#### Task instructions
Please return exactly the line that contains "white hammer: 10 -> 9" and every line after it, through the last line of the records below, with no pictures.
══ Records for processing ══
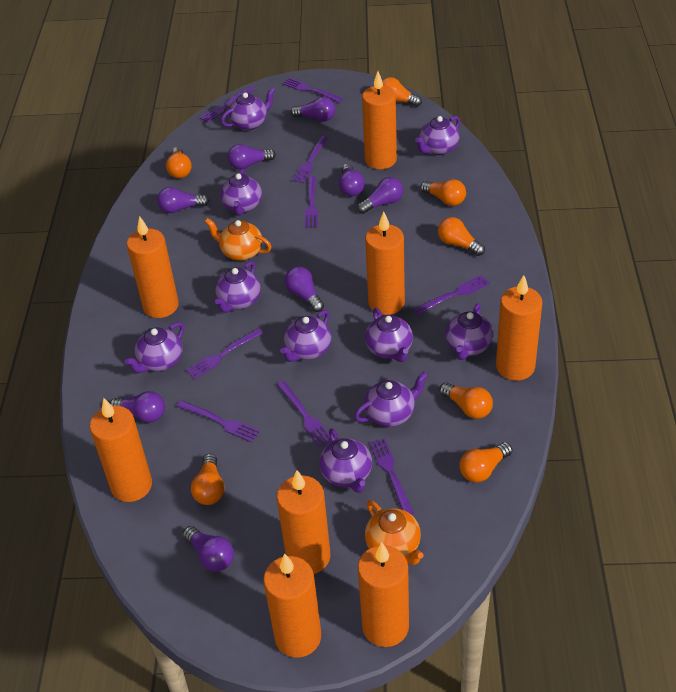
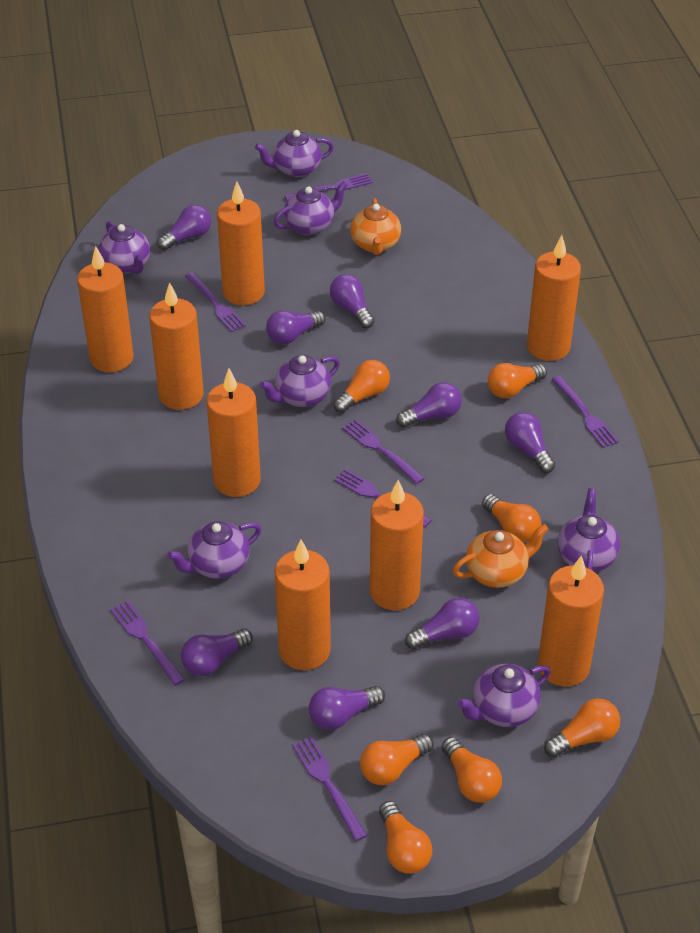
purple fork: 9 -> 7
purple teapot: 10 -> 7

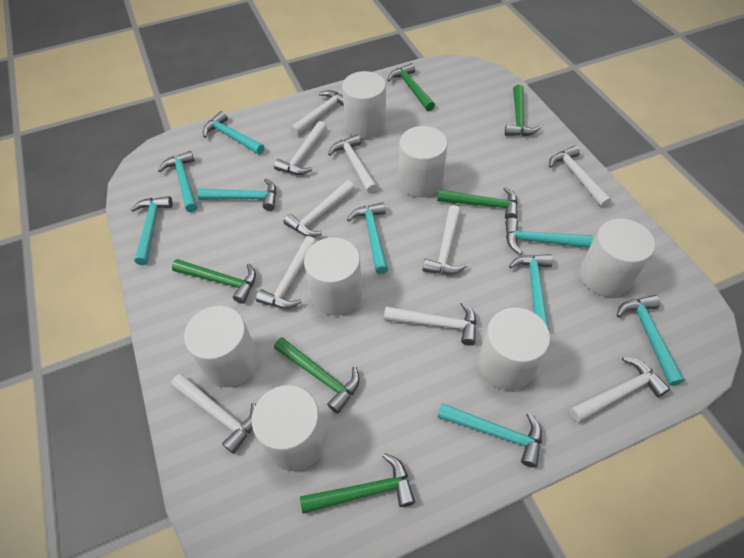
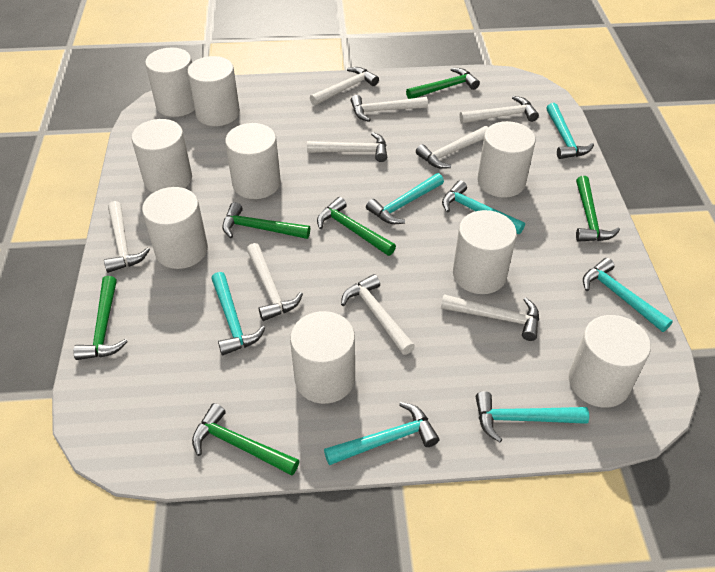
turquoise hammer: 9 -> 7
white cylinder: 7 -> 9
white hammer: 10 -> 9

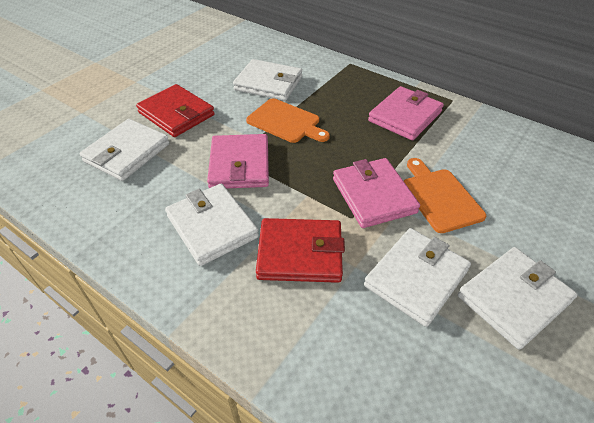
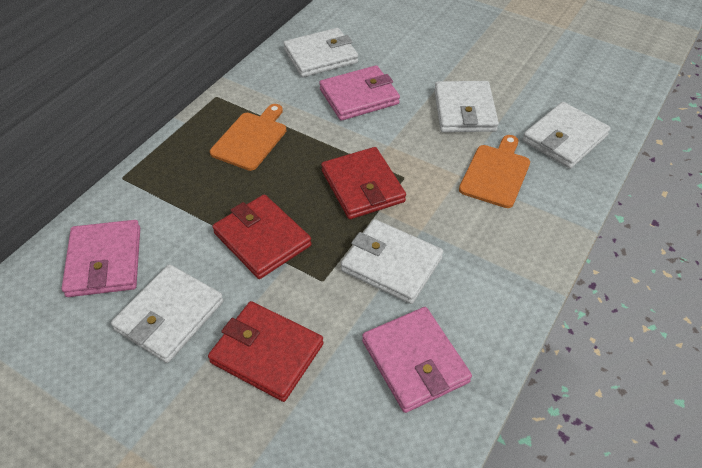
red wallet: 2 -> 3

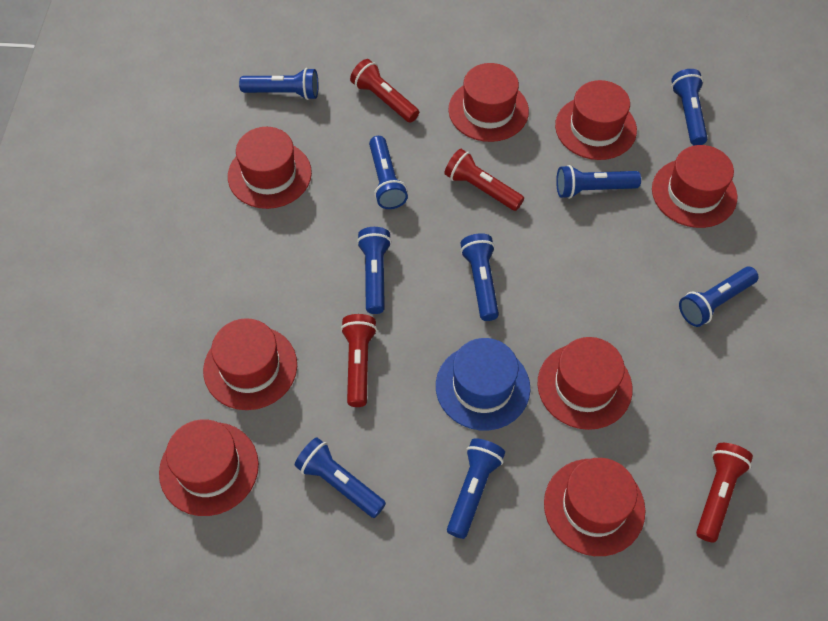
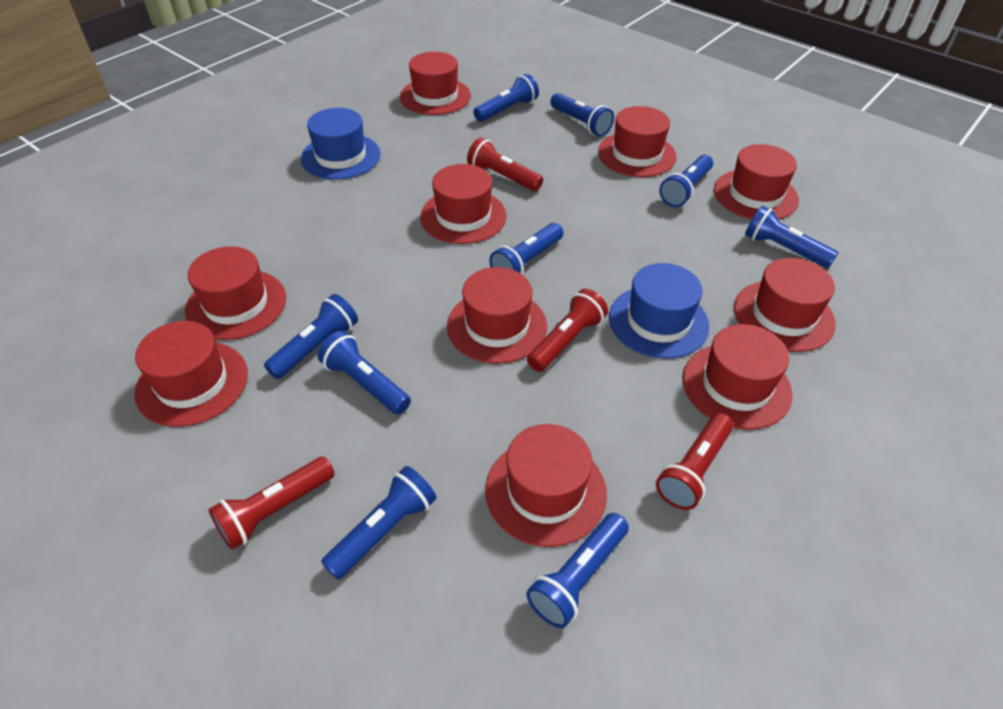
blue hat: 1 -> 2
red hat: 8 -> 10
═══
#### Task result
white hammer: 10 -> 9

red wallet: 2 -> 3

blue hat: 1 -> 2
red hat: 8 -> 10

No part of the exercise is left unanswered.